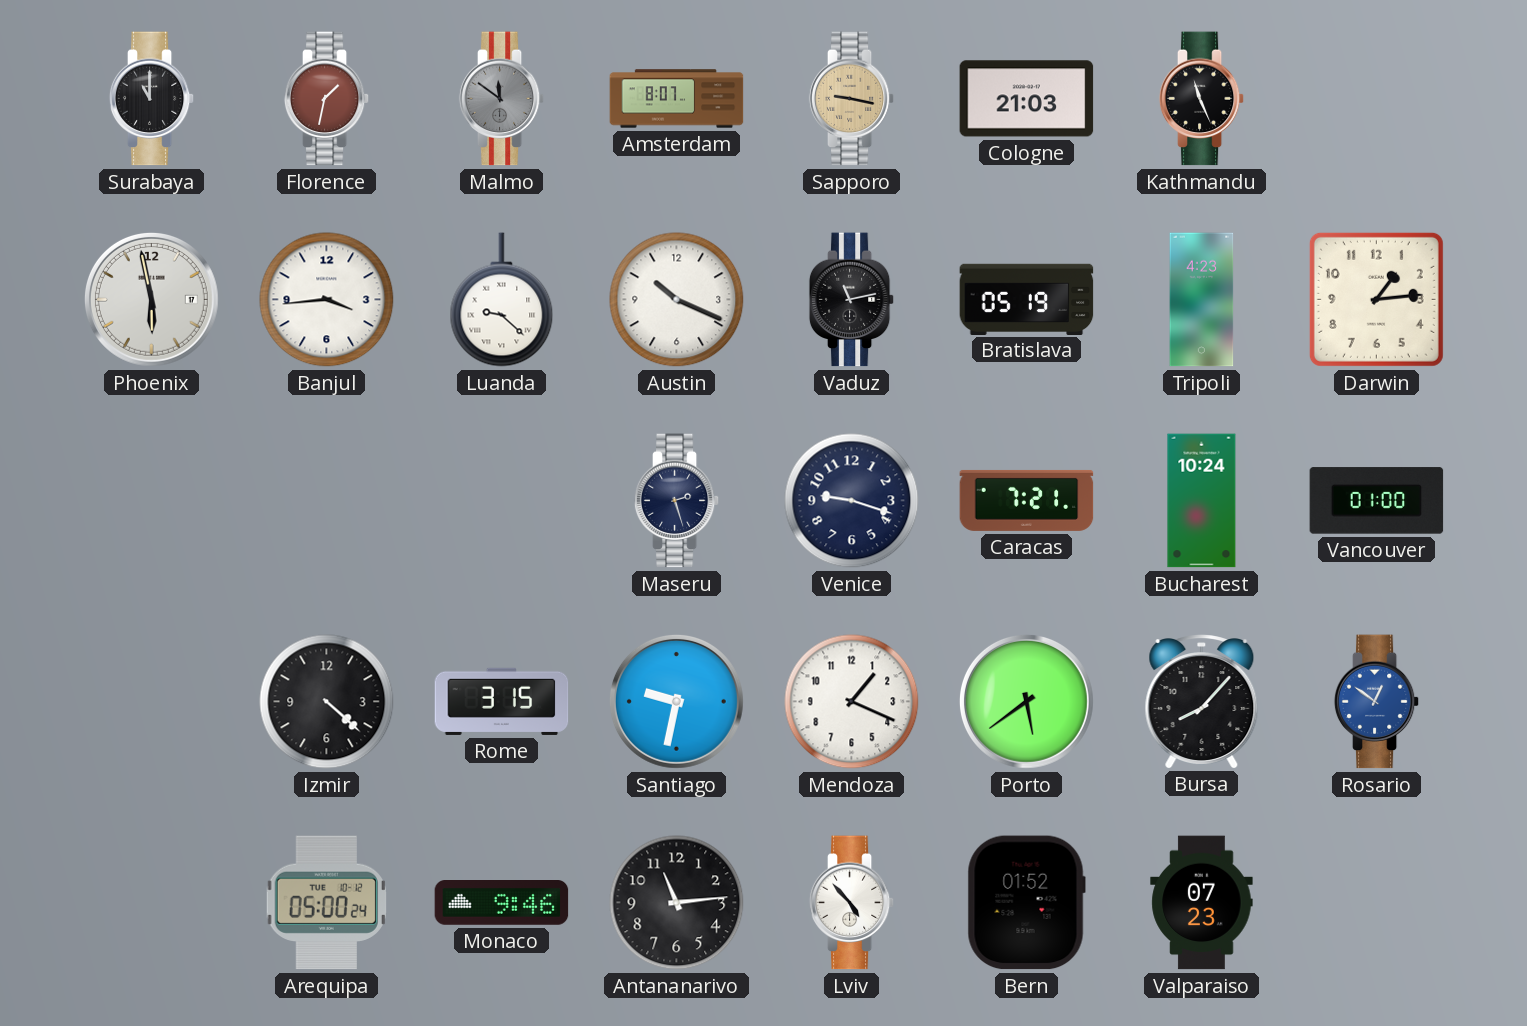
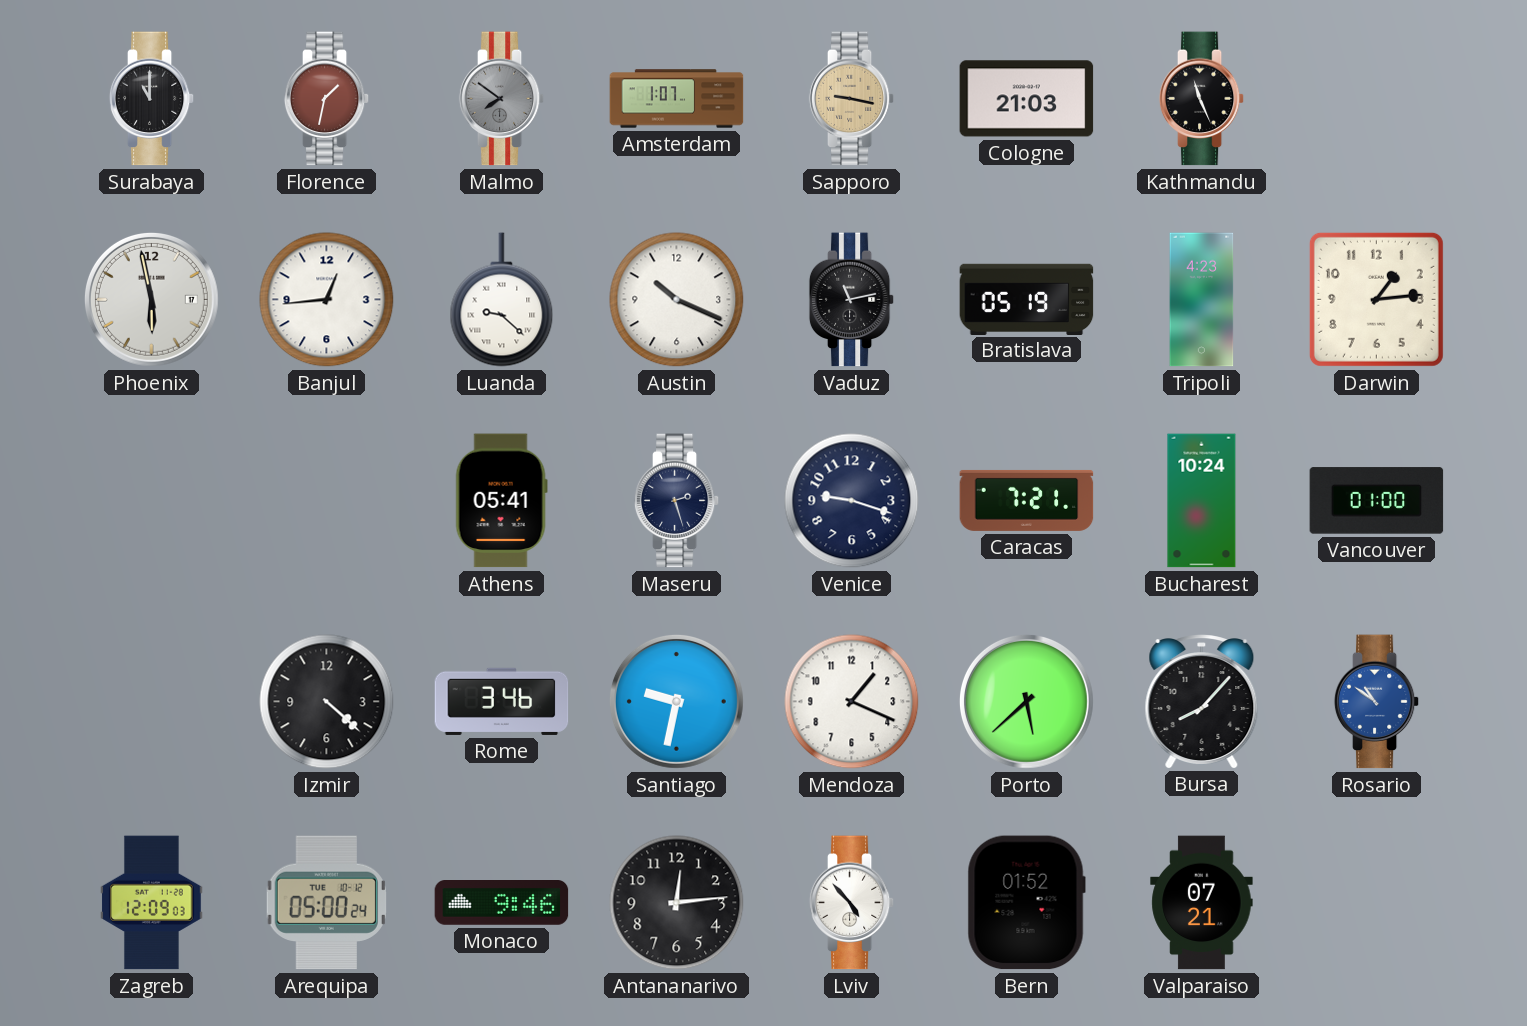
Malmo: 11:51 -> 7:51
Amsterdam: 8:07 -> 1:07
Banjul: 3:44 -> 12:44
Athens: none -> 05:41
Rome: 3:15 -> 3:46
Porto: 5:39 -> 5:38
Rosario: 12:51 -> 10:51
Zagreb: none -> 12:09
Antananarivo: 11:14 -> 12:14
Valparaiso: 07:23 -> 07:21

.....

Description of the task: Please rewrite the lines of the material, swapping every "none" for "blank" and keeping everything else unchanged. Leave the pictures out of your answer.

Task response:
Malmo: 11:51 -> 7:51
Amsterdam: 8:07 -> 1:07
Banjul: 3:44 -> 12:44
Athens: blank -> 05:41
Rome: 3:15 -> 3:46
Porto: 5:39 -> 5:38
Rosario: 12:51 -> 10:51
Zagreb: blank -> 12:09
Antananarivo: 11:14 -> 12:14
Valparaiso: 07:23 -> 07:21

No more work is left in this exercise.